§ What you need to do
Each line from the one containing "green lamp: [423,381,556,528]" through the final line of the records is to be repeated exactly, with no additions.

§ Dataset

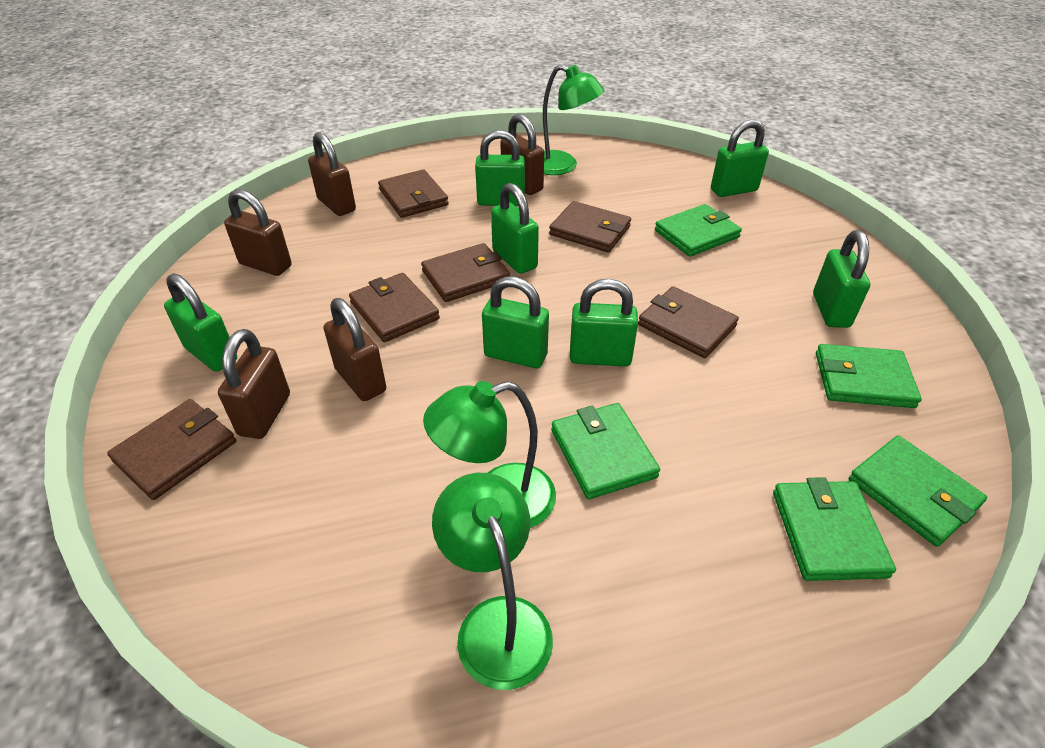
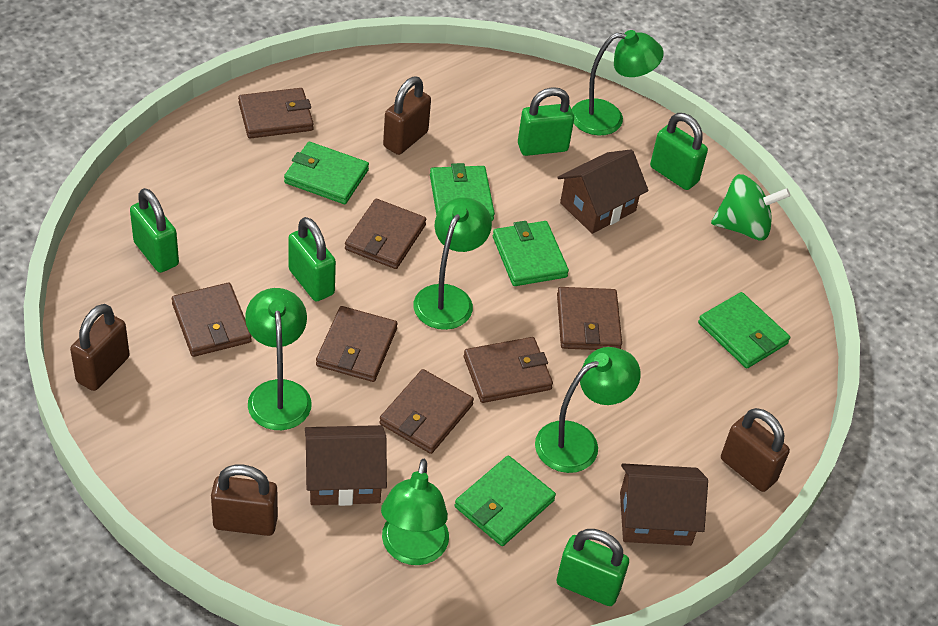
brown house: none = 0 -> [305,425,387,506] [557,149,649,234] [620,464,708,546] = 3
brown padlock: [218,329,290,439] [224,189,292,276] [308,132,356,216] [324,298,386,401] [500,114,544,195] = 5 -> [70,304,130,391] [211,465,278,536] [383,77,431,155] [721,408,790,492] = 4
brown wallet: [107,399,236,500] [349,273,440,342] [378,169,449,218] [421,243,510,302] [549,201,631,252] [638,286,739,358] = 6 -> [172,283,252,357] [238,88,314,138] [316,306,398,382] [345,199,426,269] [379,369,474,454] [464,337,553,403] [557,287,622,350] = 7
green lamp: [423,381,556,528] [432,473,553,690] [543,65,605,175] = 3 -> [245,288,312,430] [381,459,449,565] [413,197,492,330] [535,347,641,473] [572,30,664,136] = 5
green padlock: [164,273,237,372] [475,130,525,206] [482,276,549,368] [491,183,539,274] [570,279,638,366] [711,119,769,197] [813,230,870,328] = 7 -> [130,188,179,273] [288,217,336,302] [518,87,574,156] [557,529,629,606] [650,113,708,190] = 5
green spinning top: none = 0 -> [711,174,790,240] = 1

§ Output of the task
green lamp: [423,381,556,528] [432,473,553,690] [543,65,605,175] = 3 -> [245,288,312,430] [381,459,449,565] [413,197,492,330] [535,347,641,473] [572,30,664,136] = 5
green padlock: [164,273,237,372] [475,130,525,206] [482,276,549,368] [491,183,539,274] [570,279,638,366] [711,119,769,197] [813,230,870,328] = 7 -> [130,188,179,273] [288,217,336,302] [518,87,574,156] [557,529,629,606] [650,113,708,190] = 5
green spinning top: none = 0 -> [711,174,790,240] = 1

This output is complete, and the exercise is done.